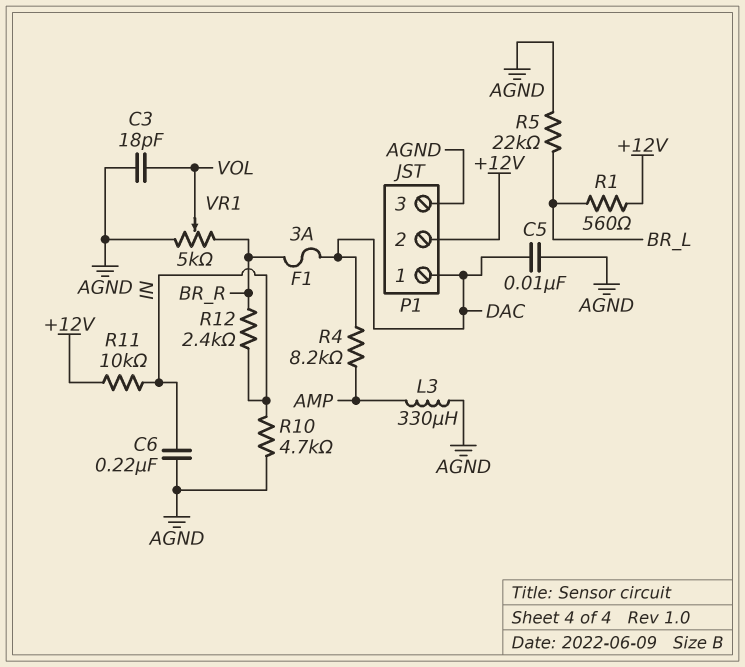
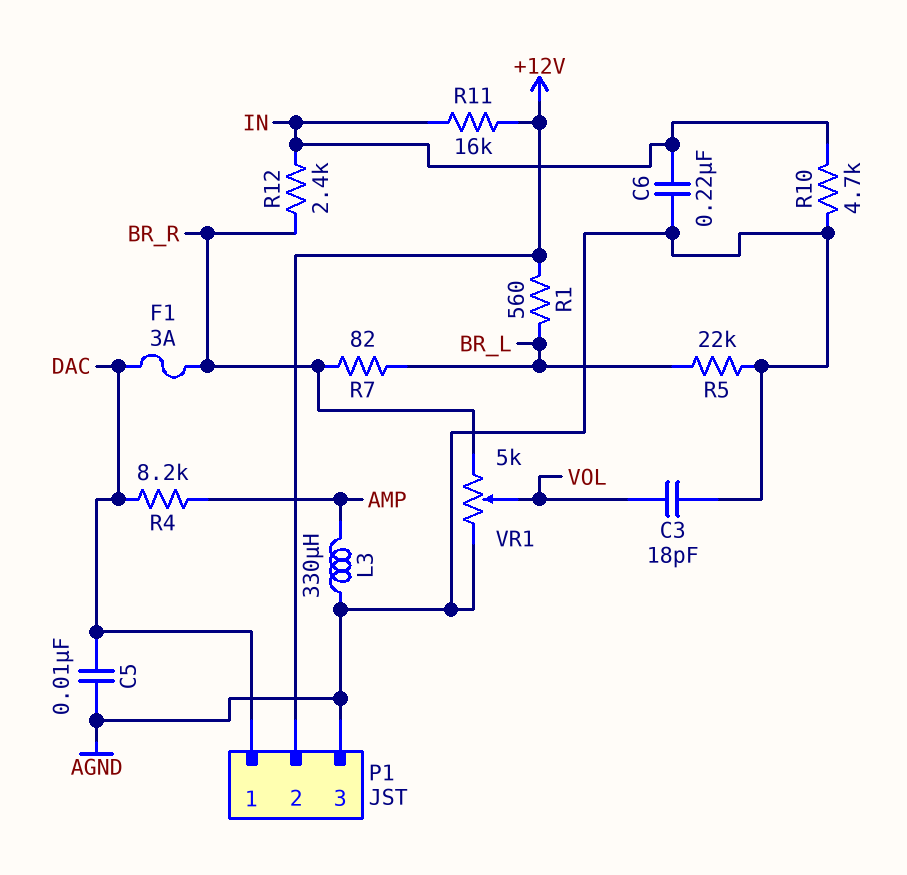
R7: none -> 82 (BR_L, BR_R)
R11: 10k (+12V, IN) -> 16k (+12V, IN)

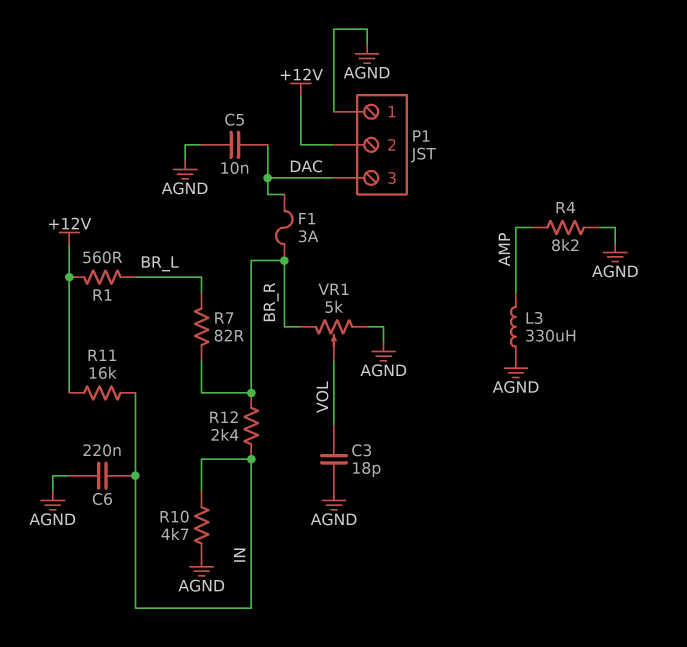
P1 pin 1: DAC -> AGND
P1 pin 3: AGND -> DAC
R4: 8.2k (AMP, DAC) -> 8.2k (AGND, AMP)
R5: 22k (AGND, BR_L) -> none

◆ ◆ ◆ ◆

▶ YOUR ASSIGNMENT
The material above must be set down word for word, with no picture carried over.

▶ YOUR SOLUTION
R7: none -> 82 (BR_L, BR_R)
R11: 10k (+12V, IN) -> 16k (+12V, IN)

P1 pin 1: DAC -> AGND
P1 pin 3: AGND -> DAC
R4: 8.2k (AMP, DAC) -> 8.2k (AGND, AMP)
R5: 22k (AGND, BR_L) -> none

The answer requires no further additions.